- Exercise:
Extract exactly and only the lines from the one containing "Find regions matching" through the end of the entries below. Pictures should not appear in the copy.

++++ Data provided ++++

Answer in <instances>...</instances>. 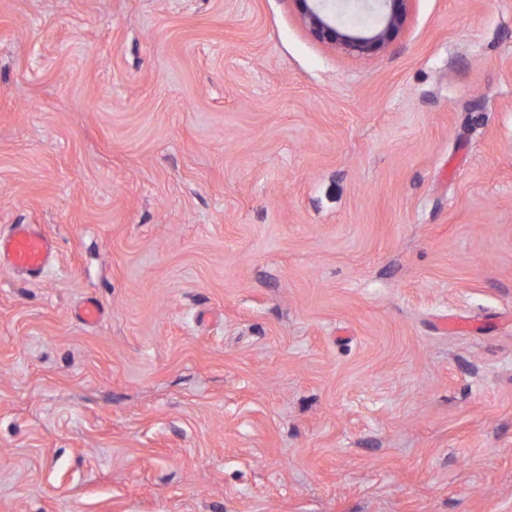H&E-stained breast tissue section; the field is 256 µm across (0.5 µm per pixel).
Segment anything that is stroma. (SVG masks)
<instances>
[{
  "label": "stroma",
  "mask_w": 512,
  "mask_h": 512,
  "mask_svg": "<svg viewBox=\"0 0 512 512\" xmlns=\"http://www.w3.org/2000/svg\"><path fill=\"white\" fill-rule=\"evenodd\" d=\"M13 224L0 512H512V0H0ZM311 34L319 41L358 54H369L387 46L404 25L412 0H356L377 2L381 19L374 25L340 30L336 20L325 13L318 2L327 0H296ZM53 257V239L37 224H14L7 235L0 234V265L39 275Z\"/></svg>",
  "instance_id": "stroma-1"
}]
</instances>
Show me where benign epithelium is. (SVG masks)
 Here are the masks:
<instances>
[{
    "label": "benign epithelium",
    "mask_w": 512,
    "mask_h": 512,
    "mask_svg": "<svg viewBox=\"0 0 512 512\" xmlns=\"http://www.w3.org/2000/svg\"><path fill=\"white\" fill-rule=\"evenodd\" d=\"M311 34L318 40L358 54H369L387 46L404 25L412 0H375L380 11L379 22L341 30L336 20L319 6L320 0H297Z\"/></svg>",
    "instance_id": "7a95c632"
}]
</instances>
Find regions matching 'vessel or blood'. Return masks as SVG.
Returning a JSON list of instances; mask_svg holds the SVG:
<instances>
[{
  "label": "vessel or blood",
  "mask_w": 512,
  "mask_h": 512,
  "mask_svg": "<svg viewBox=\"0 0 512 512\" xmlns=\"http://www.w3.org/2000/svg\"><path fill=\"white\" fill-rule=\"evenodd\" d=\"M53 257V239L39 225L16 224L7 235H0V265L37 275Z\"/></svg>",
  "instance_id": "vessel-or-blood-1"
}]
</instances>
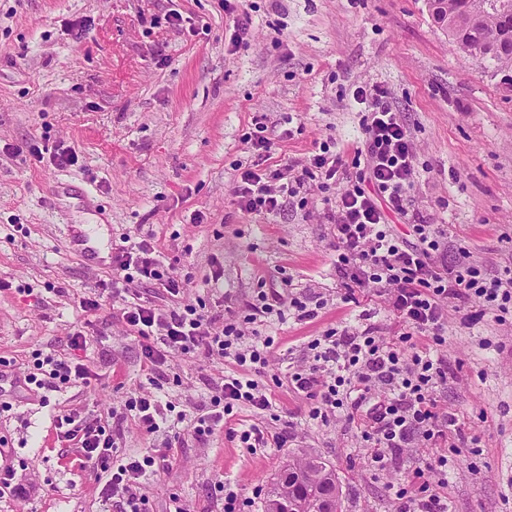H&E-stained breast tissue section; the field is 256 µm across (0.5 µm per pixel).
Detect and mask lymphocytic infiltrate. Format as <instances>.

++++

- Output of the exercise:
Find regions matching 'vessel or blood'. Return masks as SVG.
Returning a JSON list of instances; mask_svg holds the SVG:
<instances>
[{
  "label": "vessel or blood",
  "mask_w": 512,
  "mask_h": 512,
  "mask_svg": "<svg viewBox=\"0 0 512 512\" xmlns=\"http://www.w3.org/2000/svg\"><path fill=\"white\" fill-rule=\"evenodd\" d=\"M53 257V239L39 225L16 224L7 235H0V265L37 275Z\"/></svg>",
  "instance_id": "vessel-or-blood-1"
}]
</instances>
H&E-stained breast tissue section; the field is 256 µm across (0.5 µm per pixel).
Detect and mask lymphocytic infiltrate. Format as <instances>.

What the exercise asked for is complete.